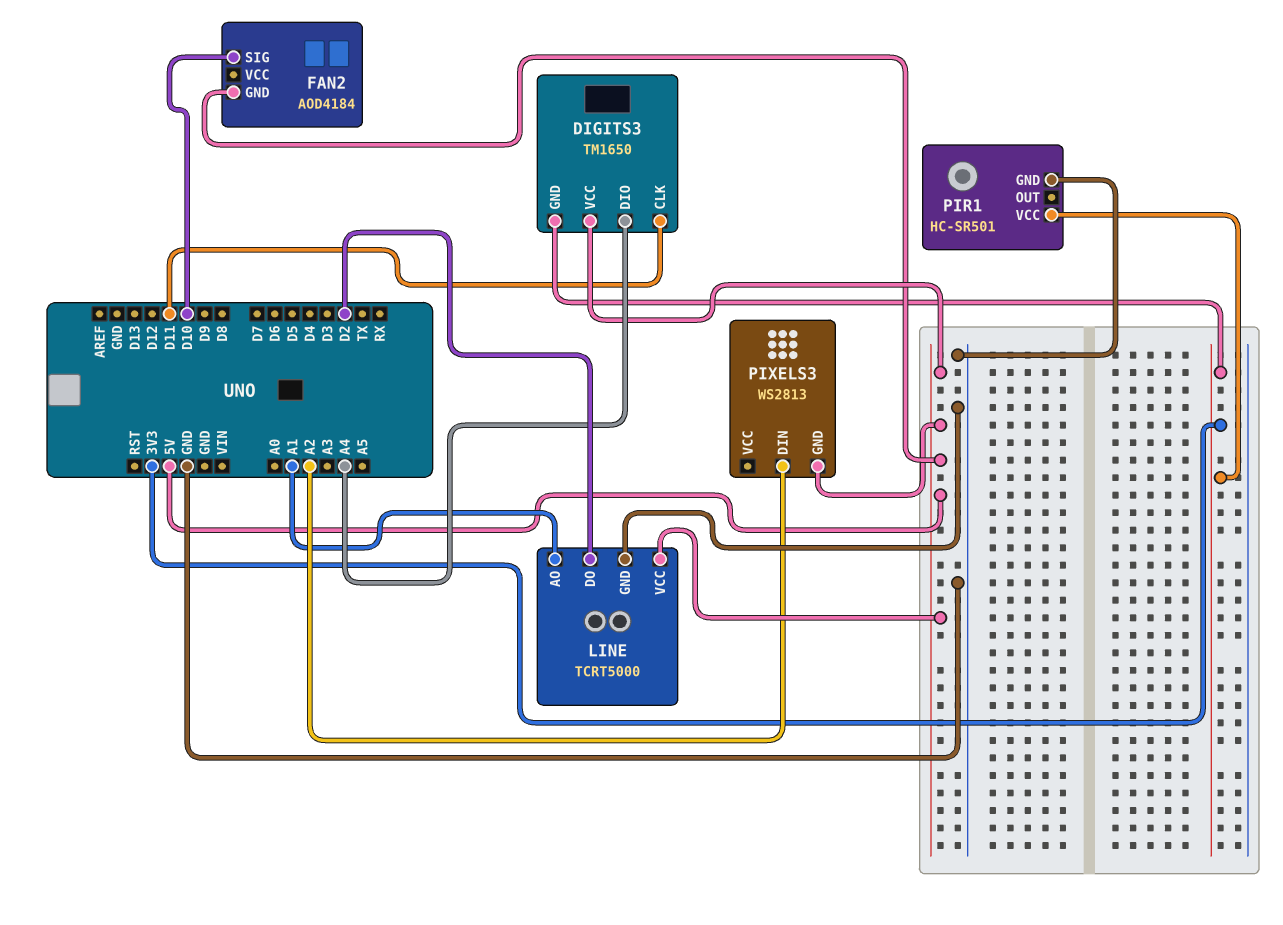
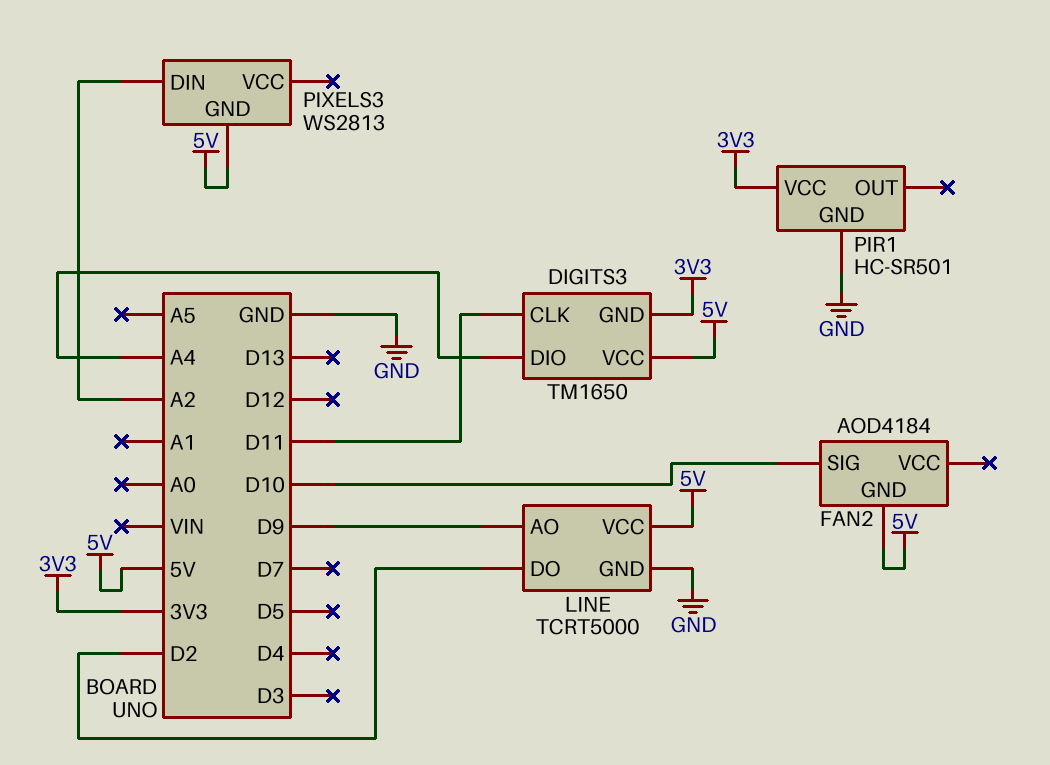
LINE pin AO: A1 -> D9

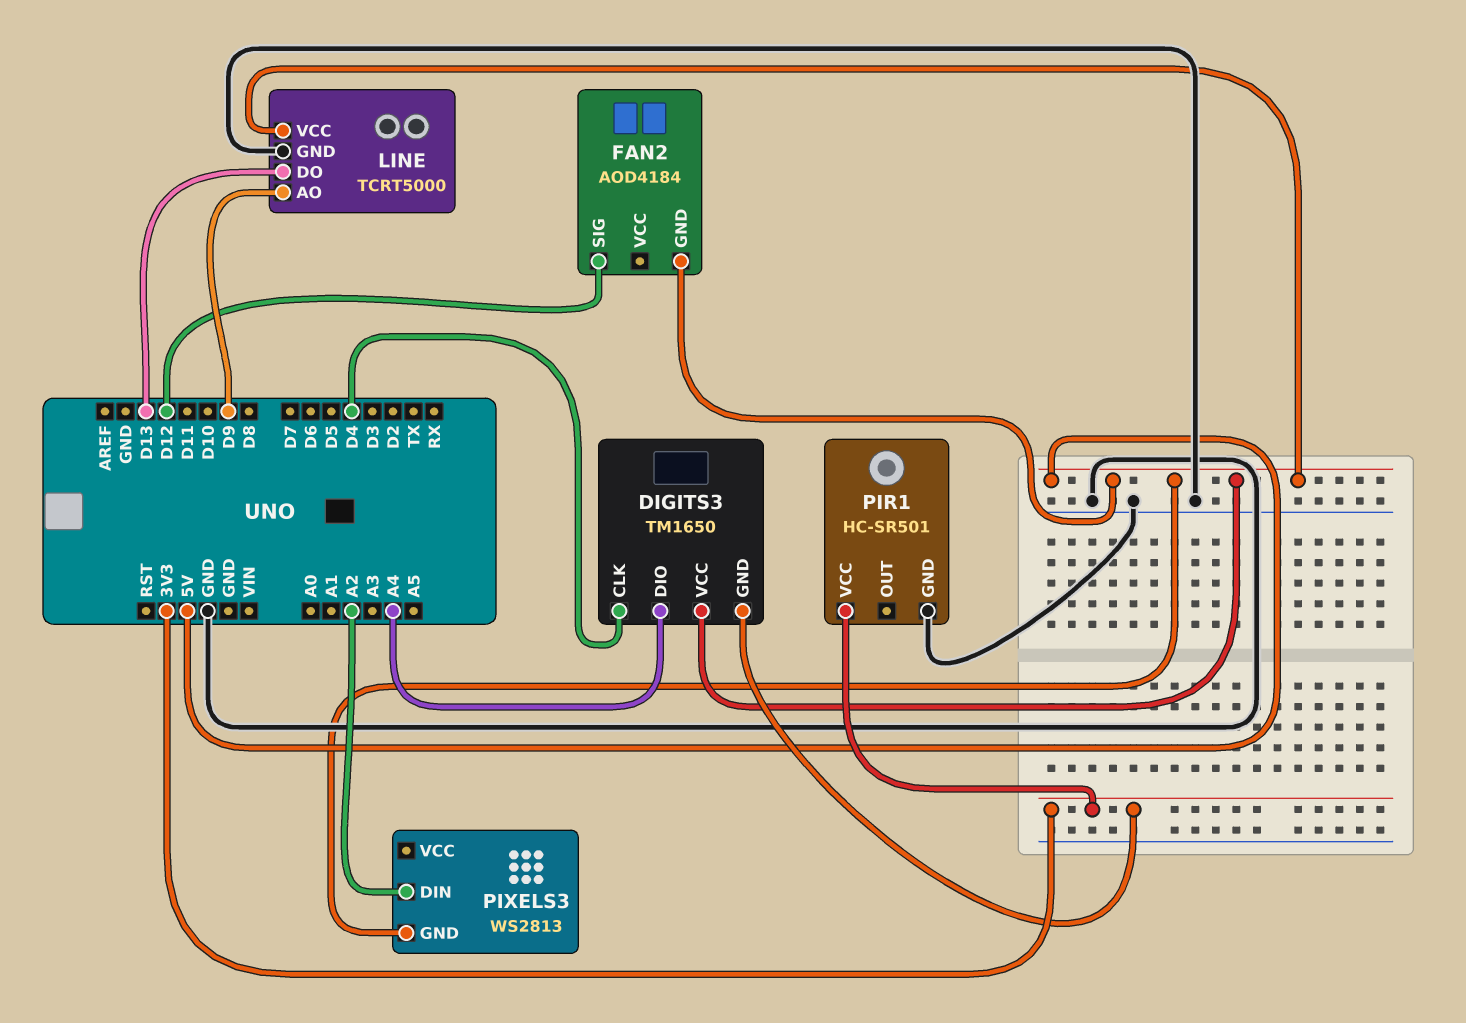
DIGITS3 pin CLK: D11 -> D4
FAN2 pin SIG: D10 -> D12
LINE pin DO: D2 -> D13

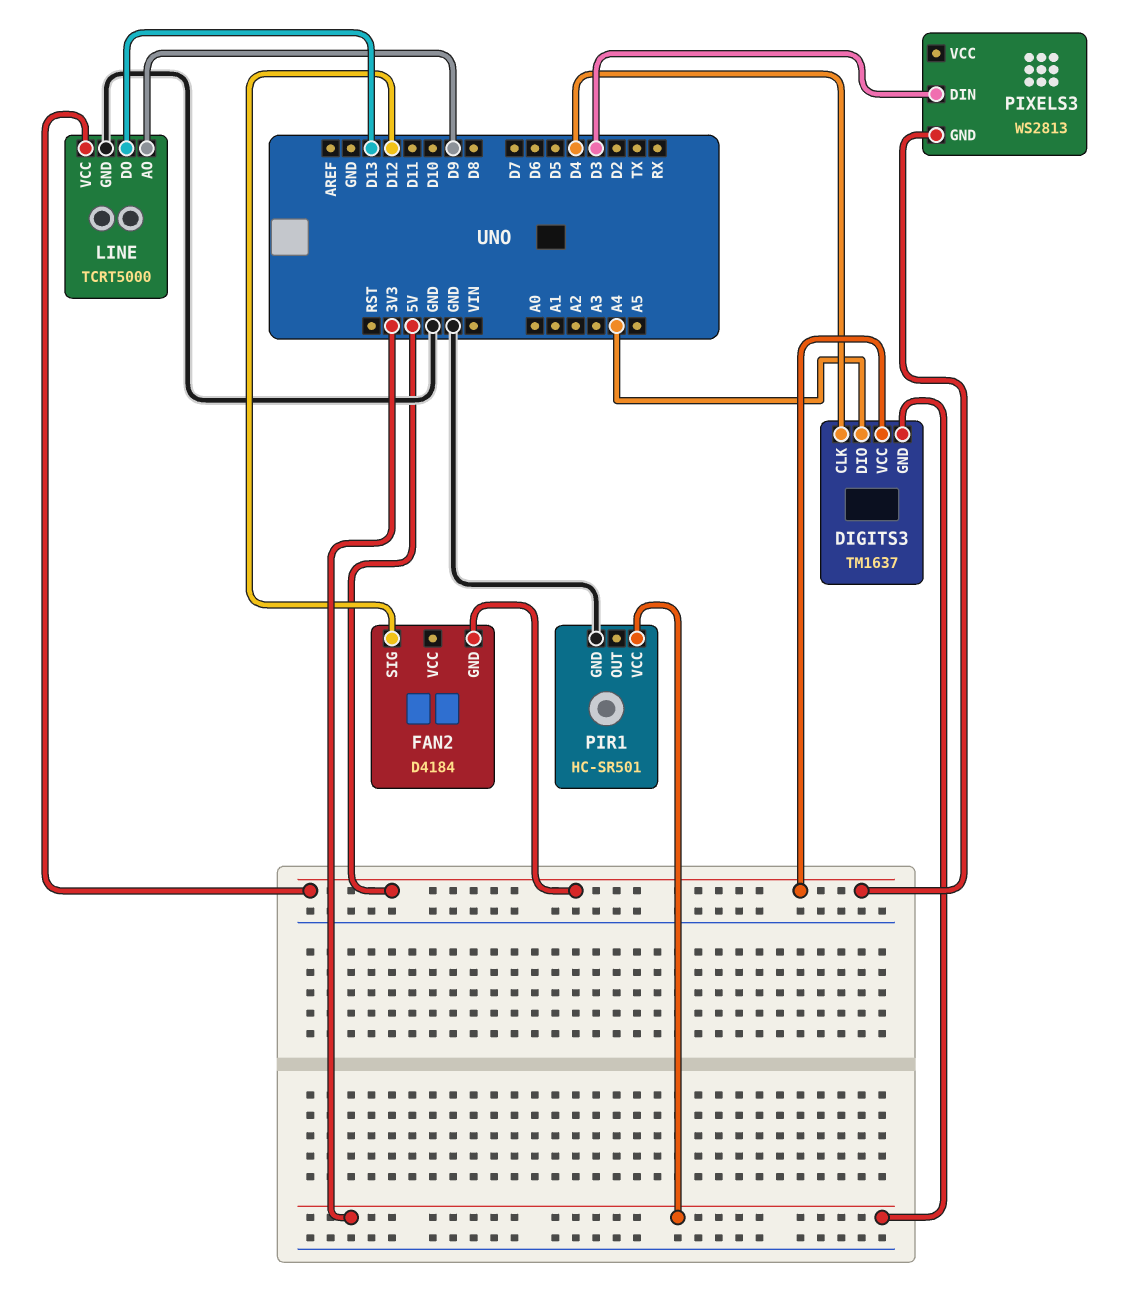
DIGITS3: TM1650 -> TM1637
FAN2: AOD4184 -> D4184
PIXELS3 pin DIN: A2 -> D3

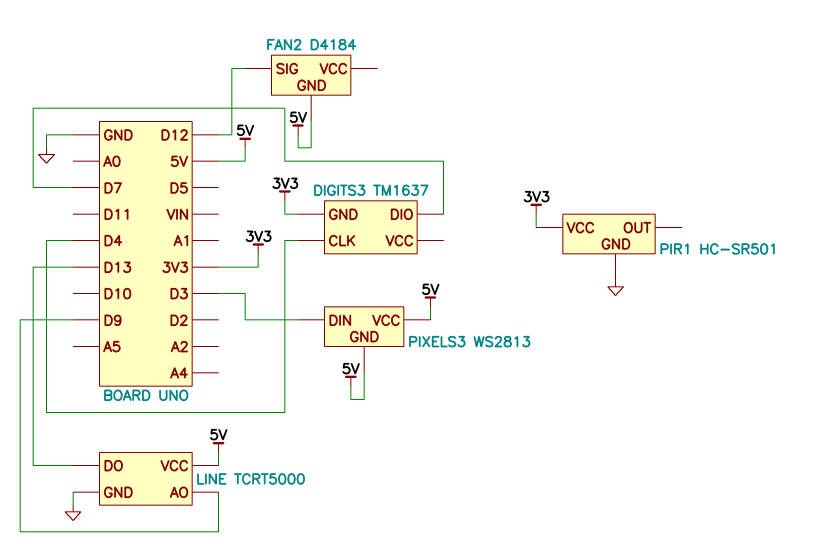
DIGITS3 pin DIO: A4 -> D7
DIGITS3 pin VCC: 5V -> none
PIXELS3 pin VCC: none -> 5V

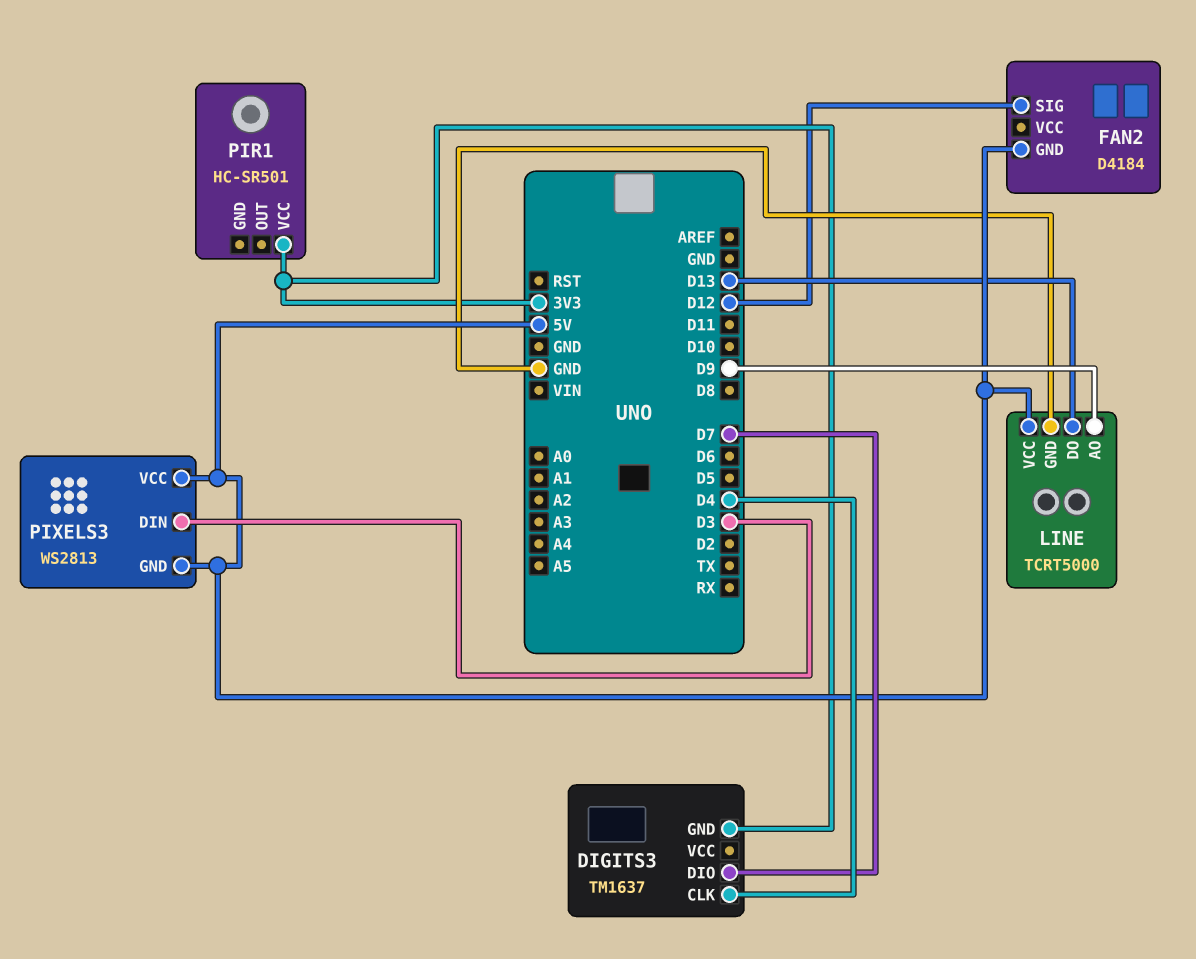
PIR1 pin GND: GND -> none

* **YOUR TASK**:
Pull out every line of the records above that contains the word "none".

* **RESPONSE AREA**:
DIGITS3 pin VCC: 5V -> none
PIXELS3 pin VCC: none -> 5V
PIR1 pin GND: GND -> none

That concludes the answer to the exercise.